**WHAT YOU HAVE TO DO:** Go line by line through the entries below and copy those containing the string "brick".

+-------+

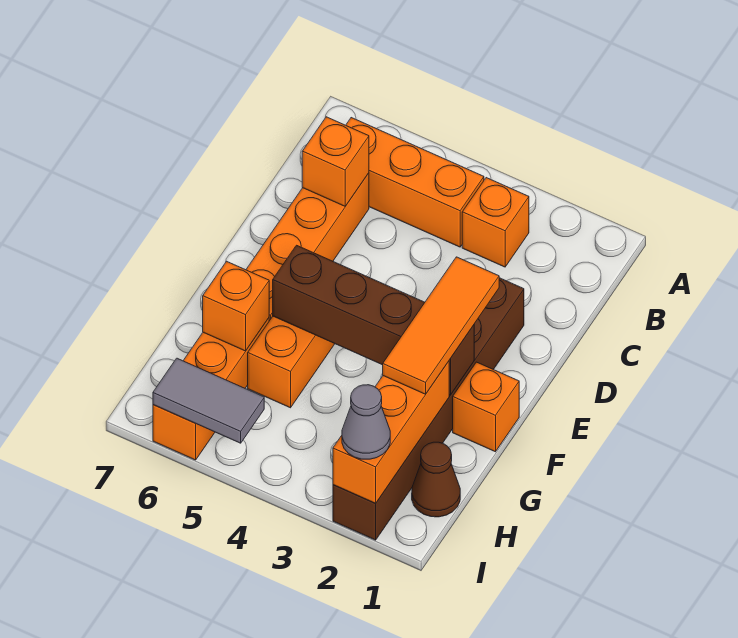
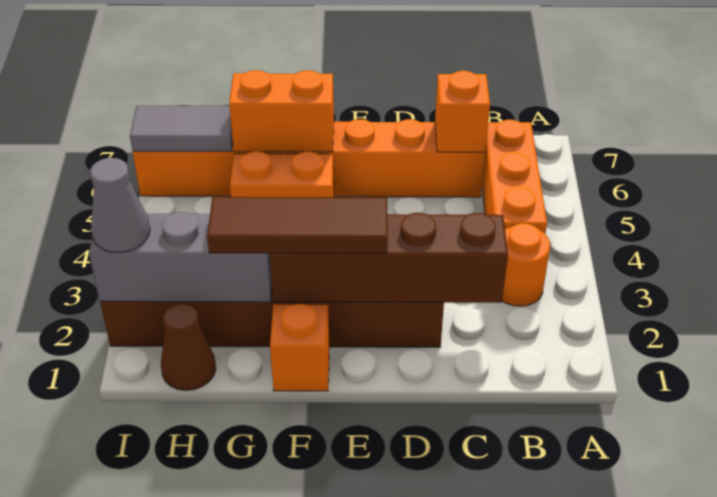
orange brick B3 level 1 -> orange round brick B3 level 1
orange tile E2:G2 level 3 -> brown tile E2:G2 level 3
brown brick F2:F5 level 2 -> brown brick C2:F2 level 2
orange brick G2:I2 level 2 -> grey brick G2:I2 level 2
orange brick G6 level 2 -> orange brick F6:G6 level 2
grey tile I5:I6 level 2 -> grey tile H6:I6 level 2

+-------+

**RESULT OF THIS EXERCISE:**
orange brick B3 level 1 -> orange round brick B3 level 1
brown brick F2:F5 level 2 -> brown brick C2:F2 level 2
orange brick G2:I2 level 2 -> grey brick G2:I2 level 2
orange brick G6 level 2 -> orange brick F6:G6 level 2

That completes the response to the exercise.